Data for this task
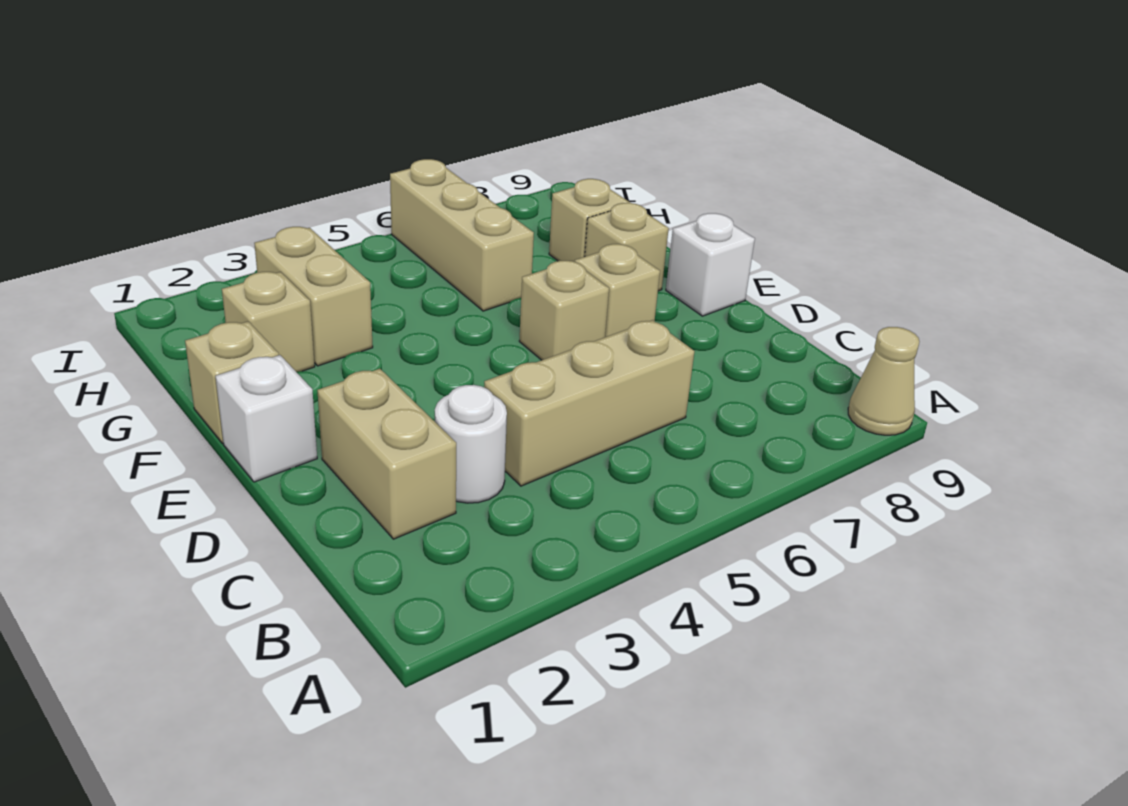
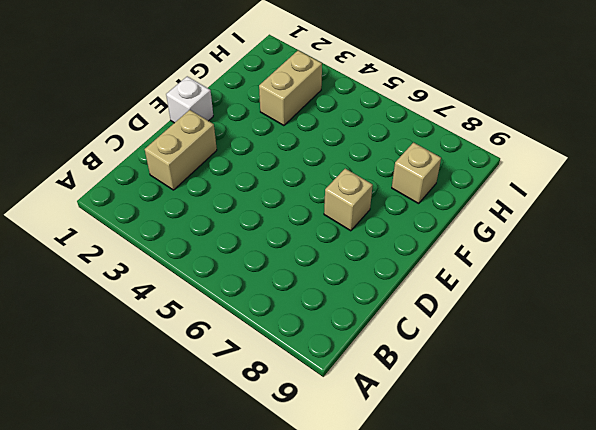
none -> tan cone A9 level 1
none -> white round brick C3 level 1
none -> tan brick C4:C6 level 1

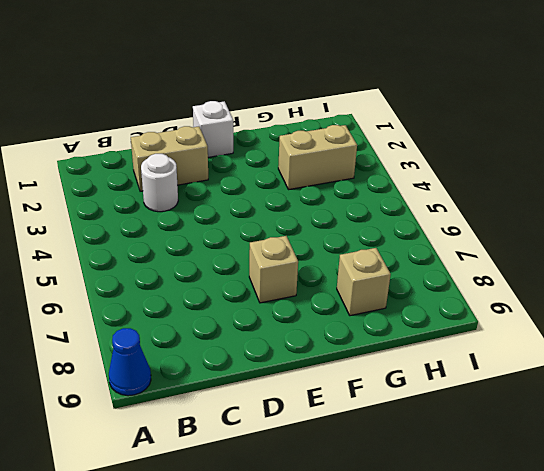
blue cone A9 level 1 -> tan cone A9 level 1
none -> tan brick C4:C6 level 1
none -> tan brick E6 level 1
none -> white brick E9 level 1

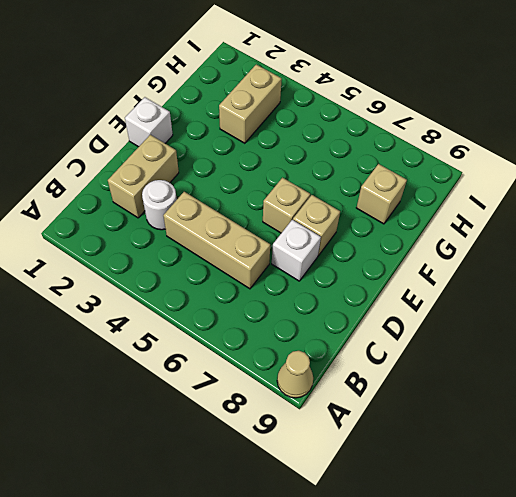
white brick D7 level 1 -> white brick E9 level 1
none -> tan brick F1 level 1
none -> tan brick F8 level 1
none -> tan brick G2 level 1

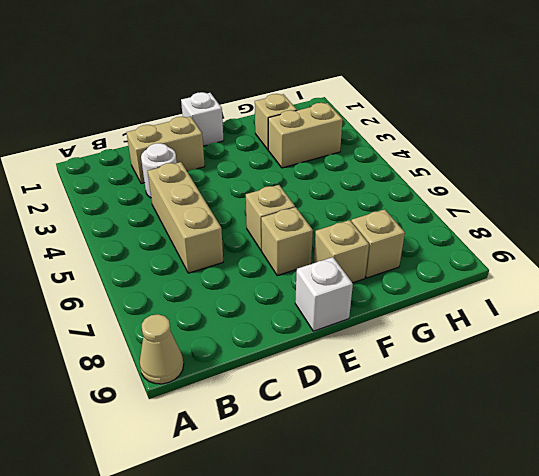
none -> tan brick F1 level 1
none -> tan brick G6:I6 level 1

Assignment
None of the pictures should be kept; reproduce all the remaining material exactly.

Response
none -> tan cone A9 level 1
none -> white round brick C3 level 1
none -> tan brick C4:C6 level 1

blue cone A9 level 1 -> tan cone A9 level 1
none -> tan brick C4:C6 level 1
none -> tan brick E6 level 1
none -> white brick E9 level 1

white brick D7 level 1 -> white brick E9 level 1
none -> tan brick F1 level 1
none -> tan brick F8 level 1
none -> tan brick G2 level 1

none -> tan brick F1 level 1
none -> tan brick G6:I6 level 1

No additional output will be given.